Task statement:
Retype the whole listing exactly. Leave out pictures.

Source data:
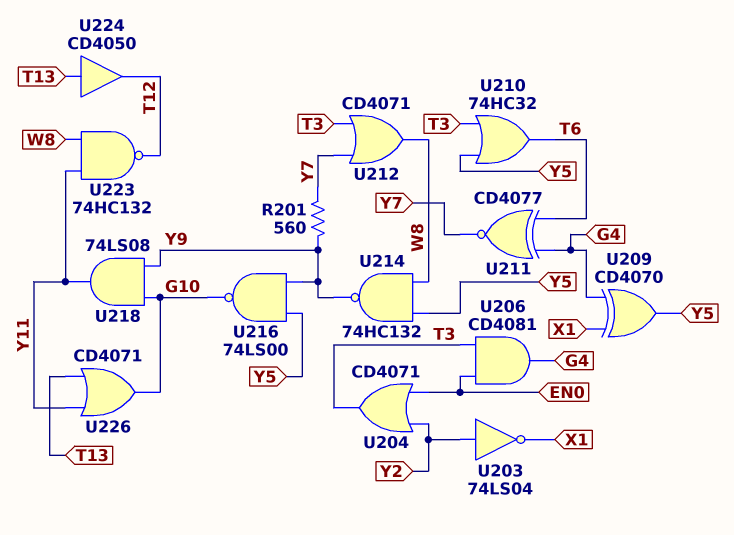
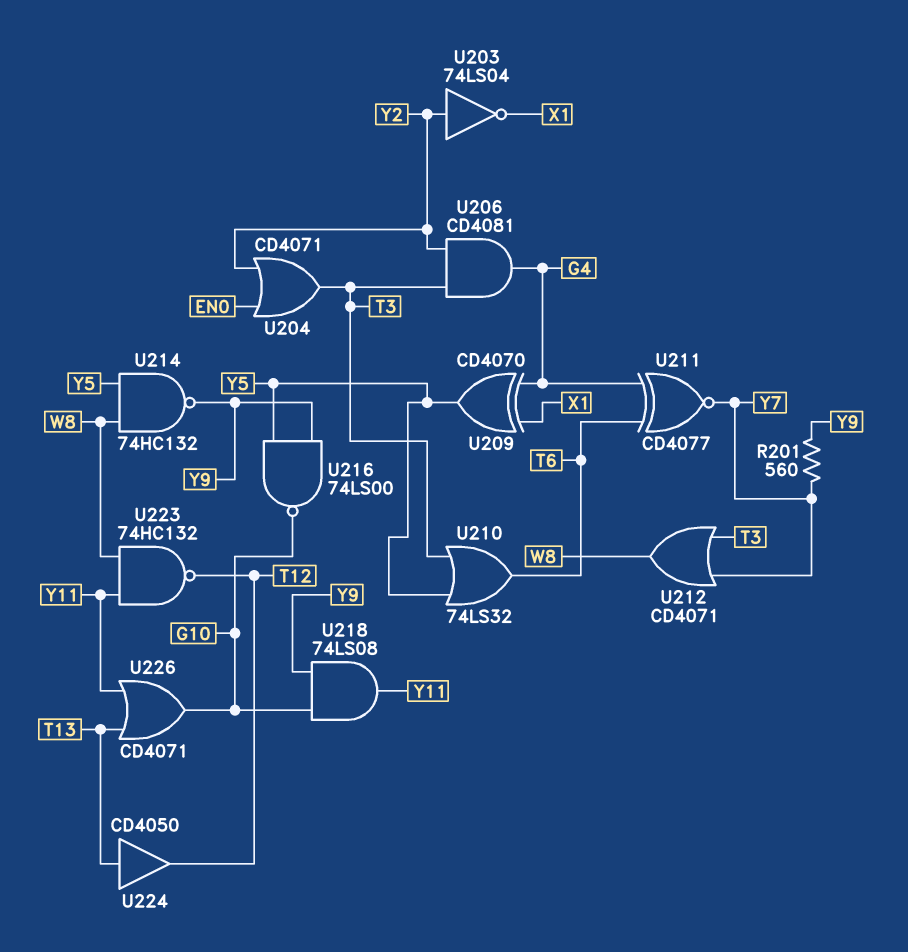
U206: AND CD4081 (in EN0, in T3, out G4) -> AND CD4081 (in T3, in Y2, out G4)
U210: OR 74HC32 (in T3, in Y5, out T6) -> OR 74LS32 (in T3, in Y5, out T6)

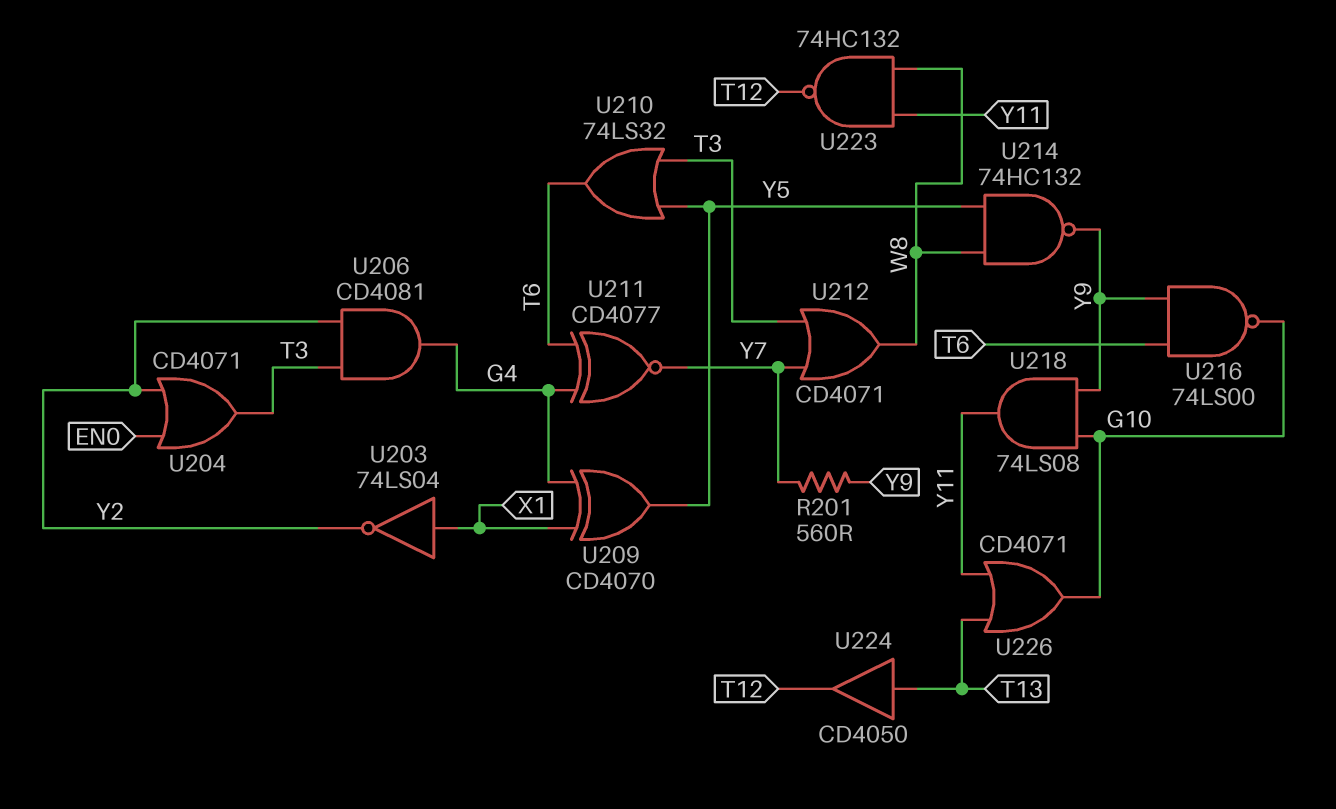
U203: NOT 74LS04 (in Y2, out X1) -> NOT 74LS04 (in X1, out Y2)
U216: NAND 74LS00 (in Y5, in Y9, out G10) -> NAND 74LS00 (in T6, in Y9, out G10)

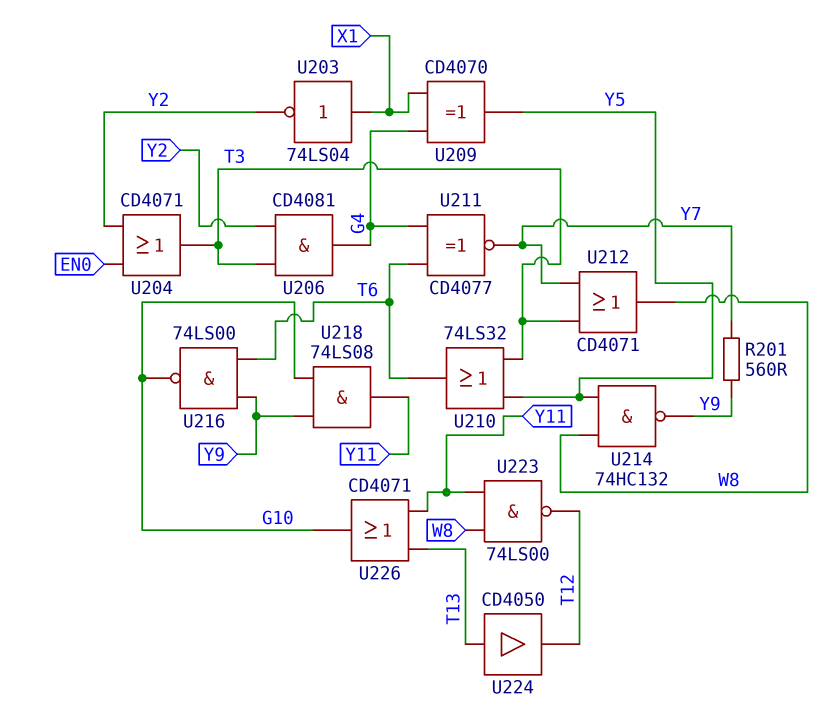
U223: NAND 74HC132 (in W8, in Y11, out T12) -> NAND 74LS00 (in W8, in Y11, out T12)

Output of the task:
U206: AND CD4081 (in EN0, in T3, out G4) -> AND CD4081 (in T3, in Y2, out G4)
U210: OR 74HC32 (in T3, in Y5, out T6) -> OR 74LS32 (in T3, in Y5, out T6)

U203: NOT 74LS04 (in Y2, out X1) -> NOT 74LS04 (in X1, out Y2)
U216: NAND 74LS00 (in Y5, in Y9, out G10) -> NAND 74LS00 (in T6, in Y9, out G10)

U223: NAND 74HC132 (in W8, in Y11, out T12) -> NAND 74LS00 (in W8, in Y11, out T12)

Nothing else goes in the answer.